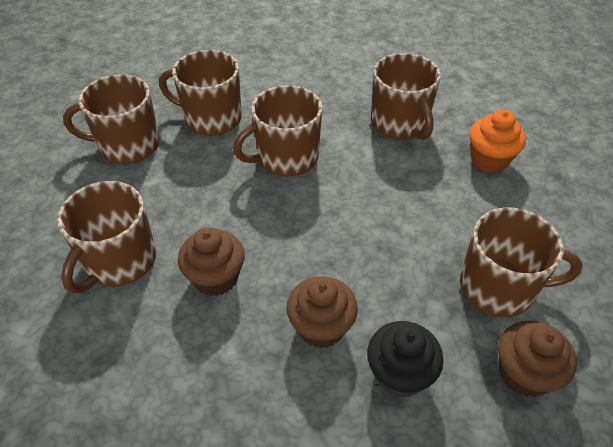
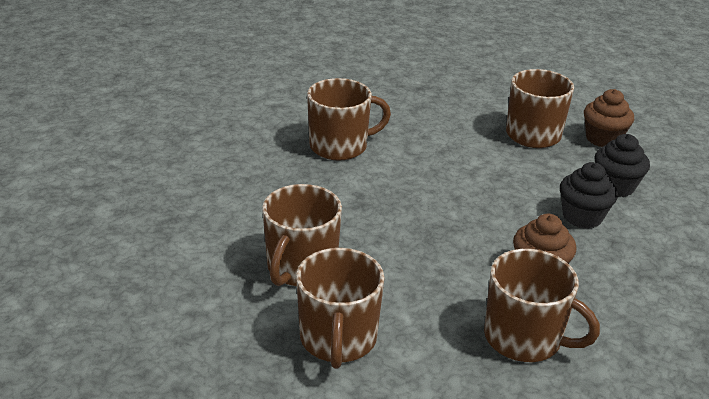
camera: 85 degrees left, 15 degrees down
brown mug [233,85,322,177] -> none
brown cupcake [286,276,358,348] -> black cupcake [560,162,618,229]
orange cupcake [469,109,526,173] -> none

________________

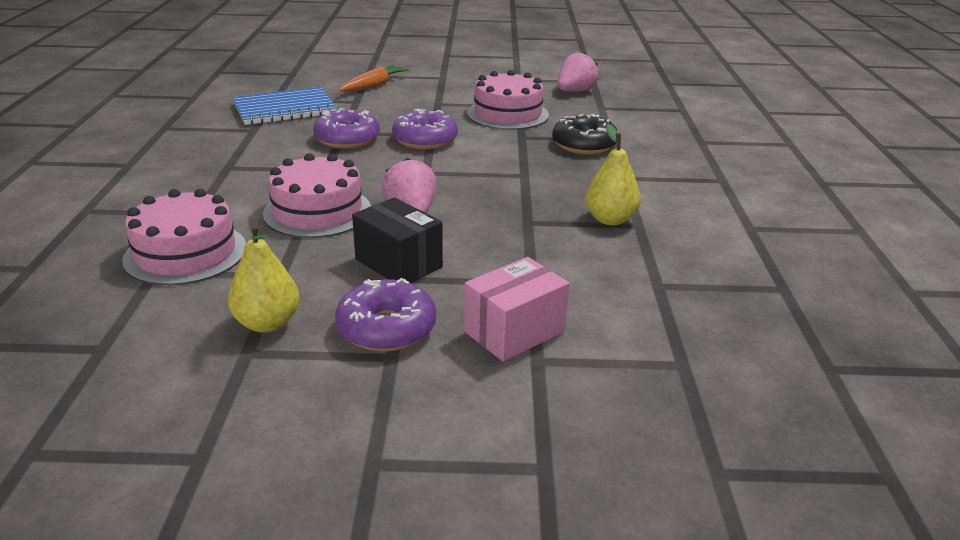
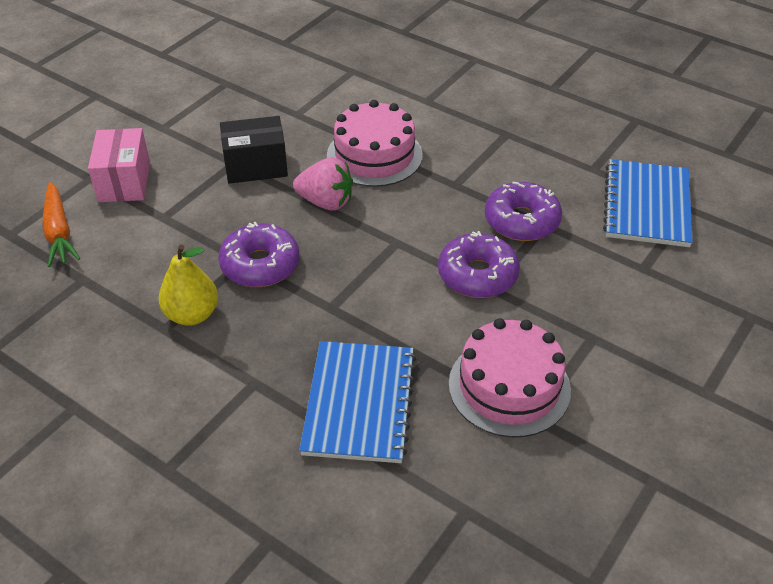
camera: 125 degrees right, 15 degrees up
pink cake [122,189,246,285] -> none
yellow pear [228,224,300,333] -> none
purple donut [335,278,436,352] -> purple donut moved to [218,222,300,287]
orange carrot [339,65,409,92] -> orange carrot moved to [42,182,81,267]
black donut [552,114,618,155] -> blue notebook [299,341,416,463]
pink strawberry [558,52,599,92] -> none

________________

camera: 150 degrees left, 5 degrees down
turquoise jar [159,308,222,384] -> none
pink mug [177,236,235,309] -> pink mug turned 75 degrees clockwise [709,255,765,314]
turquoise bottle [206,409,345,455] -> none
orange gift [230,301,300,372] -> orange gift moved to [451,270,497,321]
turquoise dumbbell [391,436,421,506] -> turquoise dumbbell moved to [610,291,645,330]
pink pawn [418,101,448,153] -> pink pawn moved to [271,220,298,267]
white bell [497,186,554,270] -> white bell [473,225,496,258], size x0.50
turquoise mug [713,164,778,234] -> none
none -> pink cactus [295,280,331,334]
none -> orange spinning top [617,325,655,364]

________________

** INSTRUCTIONS FOR THE TASK **
All that is wanted is an exact copy of the lines above from the one with "brown mug [233,85,322,177] -> none" through the one with "orange cupcake [469,109,526,173] -> none", with both ends included.

** RESPONSE TO THE EXERCISE **
brown mug [233,85,322,177] -> none
brown cupcake [286,276,358,348] -> black cupcake [560,162,618,229]
orange cupcake [469,109,526,173] -> none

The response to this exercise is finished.